Activity.
Copy each line of the records that holds the string "straightedge".

Exercise inputs.
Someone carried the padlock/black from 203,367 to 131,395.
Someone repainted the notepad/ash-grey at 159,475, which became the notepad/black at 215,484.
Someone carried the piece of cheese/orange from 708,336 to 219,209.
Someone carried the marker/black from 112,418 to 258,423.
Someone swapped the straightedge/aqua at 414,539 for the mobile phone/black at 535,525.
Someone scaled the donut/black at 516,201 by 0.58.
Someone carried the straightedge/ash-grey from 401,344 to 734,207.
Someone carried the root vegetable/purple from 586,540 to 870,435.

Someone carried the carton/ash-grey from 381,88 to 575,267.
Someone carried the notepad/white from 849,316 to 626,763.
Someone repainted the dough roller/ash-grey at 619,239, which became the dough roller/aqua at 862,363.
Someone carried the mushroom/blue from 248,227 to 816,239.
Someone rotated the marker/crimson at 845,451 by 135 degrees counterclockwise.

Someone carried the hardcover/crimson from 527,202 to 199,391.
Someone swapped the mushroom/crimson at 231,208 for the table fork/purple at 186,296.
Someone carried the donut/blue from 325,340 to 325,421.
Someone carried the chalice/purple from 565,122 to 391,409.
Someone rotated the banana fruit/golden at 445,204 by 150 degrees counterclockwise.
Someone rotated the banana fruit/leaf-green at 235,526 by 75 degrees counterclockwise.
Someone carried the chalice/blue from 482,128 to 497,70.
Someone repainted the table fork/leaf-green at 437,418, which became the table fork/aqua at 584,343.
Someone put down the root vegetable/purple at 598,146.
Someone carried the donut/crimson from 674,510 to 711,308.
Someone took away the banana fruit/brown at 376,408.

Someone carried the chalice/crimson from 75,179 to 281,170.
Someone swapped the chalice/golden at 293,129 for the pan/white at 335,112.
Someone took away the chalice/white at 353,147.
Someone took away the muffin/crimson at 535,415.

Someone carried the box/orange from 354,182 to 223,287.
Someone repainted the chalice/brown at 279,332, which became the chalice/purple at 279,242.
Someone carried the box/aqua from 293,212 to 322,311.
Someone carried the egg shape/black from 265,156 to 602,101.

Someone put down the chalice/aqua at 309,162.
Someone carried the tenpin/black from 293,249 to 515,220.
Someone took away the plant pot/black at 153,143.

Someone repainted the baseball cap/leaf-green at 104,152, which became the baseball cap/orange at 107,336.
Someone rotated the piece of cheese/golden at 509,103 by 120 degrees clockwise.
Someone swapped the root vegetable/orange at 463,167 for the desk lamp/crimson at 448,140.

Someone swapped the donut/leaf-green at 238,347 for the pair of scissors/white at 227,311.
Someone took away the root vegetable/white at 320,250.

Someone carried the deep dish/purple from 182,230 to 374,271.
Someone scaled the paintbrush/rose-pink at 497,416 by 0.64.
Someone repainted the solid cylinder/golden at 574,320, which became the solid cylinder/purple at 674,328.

Your response.
Someone swapped the straightedge/aqua at 414,539 for the mobile phone/black at 535,525.
Someone carried the straightedge/ash-grey from 401,344 to 734,207.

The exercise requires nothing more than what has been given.